WORK TO BE COMPLETED:
Begin at the line containing "green star: (77, 57) -> (70, 60), turned 30" and restate it and each line after it exactly, up to and including the last line below. Leave pictures out.

DATA FOR PROCESSING:
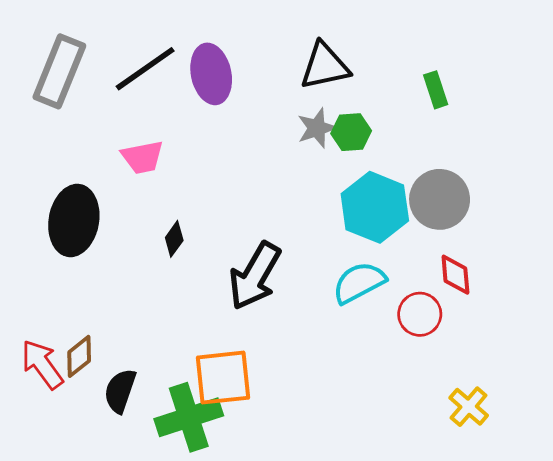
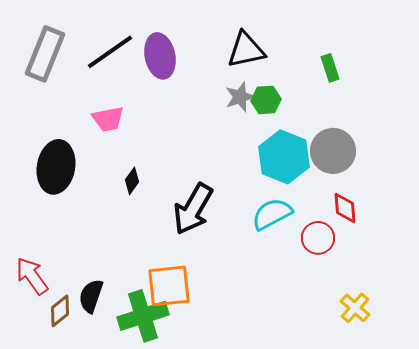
brown diamond: (79, 356) -> (60, 311), moved

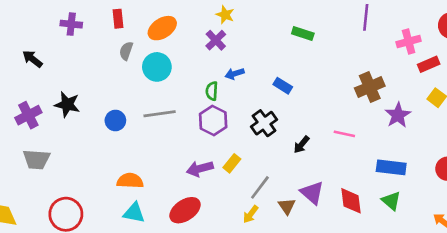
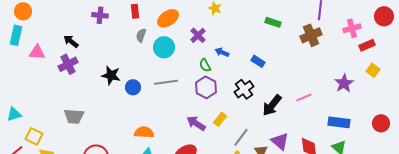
purple cross: (216, 40) -> (198, 35), moved
blue arrow: (235, 74) -> (222, 52), turned 40
brown cross: (370, 87) -> (311, 35), moved
green semicircle: (212, 91) -> (205, 65), turned -32
black star: (67, 104) -> (111, 75), moved
purple cross: (28, 115) -> (68, 64), moved
pink line: (344, 134) -> (304, 97), turned -35
black arrow: (301, 145) -> (272, 105), size x1.6
purple arrow: (200, 169) -> (196, 123), turned 48

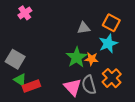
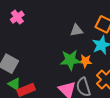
green star: (77, 57) -> (70, 60), turned 30

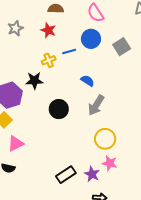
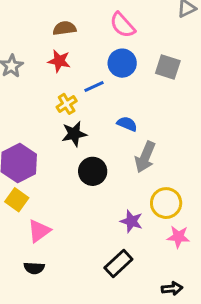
gray square: (122, 47) -> (168, 67), turned -30
black star: (34, 81) -> (74, 134), moved
purple star: (92, 174) -> (131, 221), moved

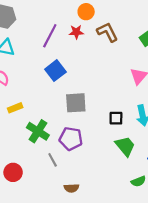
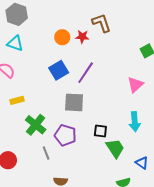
orange circle: (86, 12) -> (62, 37), moved
brown L-shape: (107, 32) -> (102, 23), moved
purple line: (50, 36) -> (86, 73), moved
black square: (116, 118) -> (100, 131), moved

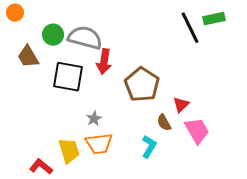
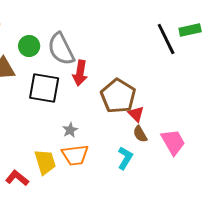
gray semicircle: (85, 38) -> (61, 49), turned -132
red triangle: (181, 105) -> (136, 114), moved, turned -30

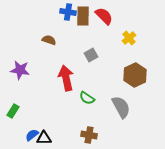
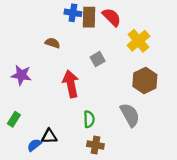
yellow cross: (129, 38) -> (138, 41), size x1.5
green semicircle: (87, 98) -> (89, 119), moved, turned -126
black triangle: (44, 138) -> (49, 136), moved

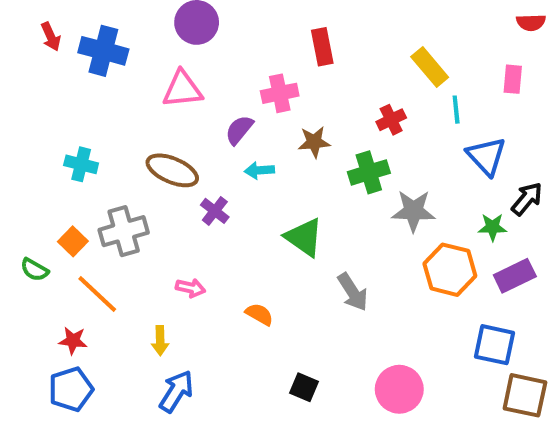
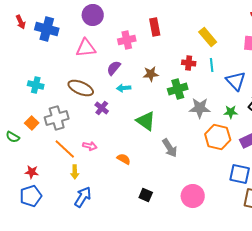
pink cross: (280, 93) -> (127, 40), moved
cyan line: (456, 110) -> (212, 65), moved
red cross: (391, 120) -> (189, 63), turned 32
green star: (492, 227) -> (231, 112), moved
orange line: (97, 294) -> (65, 149), moved

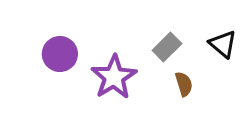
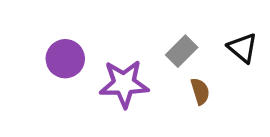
purple star: (114, 77) -> (124, 84), turned 30

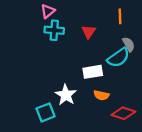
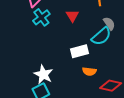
cyan cross: (54, 30) -> (41, 17), turned -36
white star: (66, 95) -> (43, 74), moved

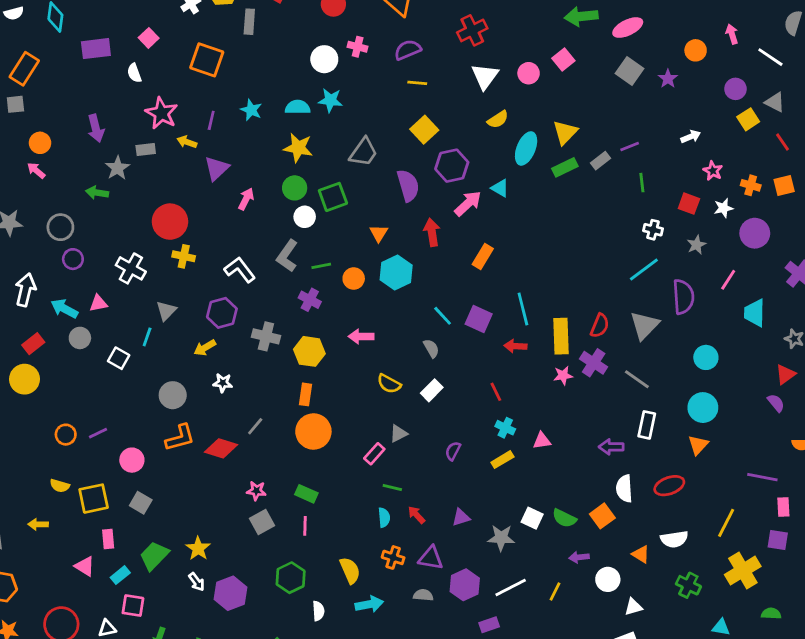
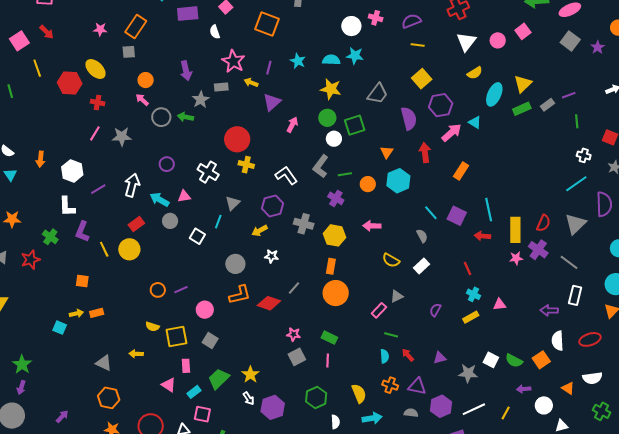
gray circle: (60, 227) -> (161, 117), moved

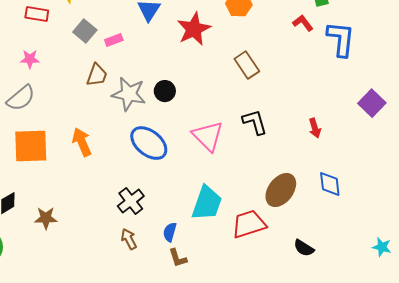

EXERCISE RESULT:
green star: (77, 57) -> (70, 60), turned 30

gray square: (122, 47) -> (168, 67), turned -30
black star: (34, 81) -> (74, 134), moved
purple star: (92, 174) -> (131, 221), moved

orange circle: (86, 12) -> (62, 37), moved
brown L-shape: (107, 32) -> (102, 23), moved
purple line: (50, 36) -> (86, 73), moved
black square: (116, 118) -> (100, 131), moved

gray semicircle: (85, 38) -> (61, 49), turned -132
red triangle: (181, 105) -> (136, 114), moved, turned -30

yellow cross: (129, 38) -> (138, 41), size x1.5
green semicircle: (87, 98) -> (89, 119), moved, turned -126
black triangle: (44, 138) -> (49, 136), moved

pink cross: (280, 93) -> (127, 40), moved
cyan line: (456, 110) -> (212, 65), moved
red cross: (391, 120) -> (189, 63), turned 32
green star: (492, 227) -> (231, 112), moved
orange line: (97, 294) -> (65, 149), moved

purple star: (114, 77) -> (124, 84), turned 30

cyan cross: (54, 30) -> (41, 17), turned -36
white star: (66, 95) -> (43, 74), moved

gray circle: (60, 227) -> (161, 117), moved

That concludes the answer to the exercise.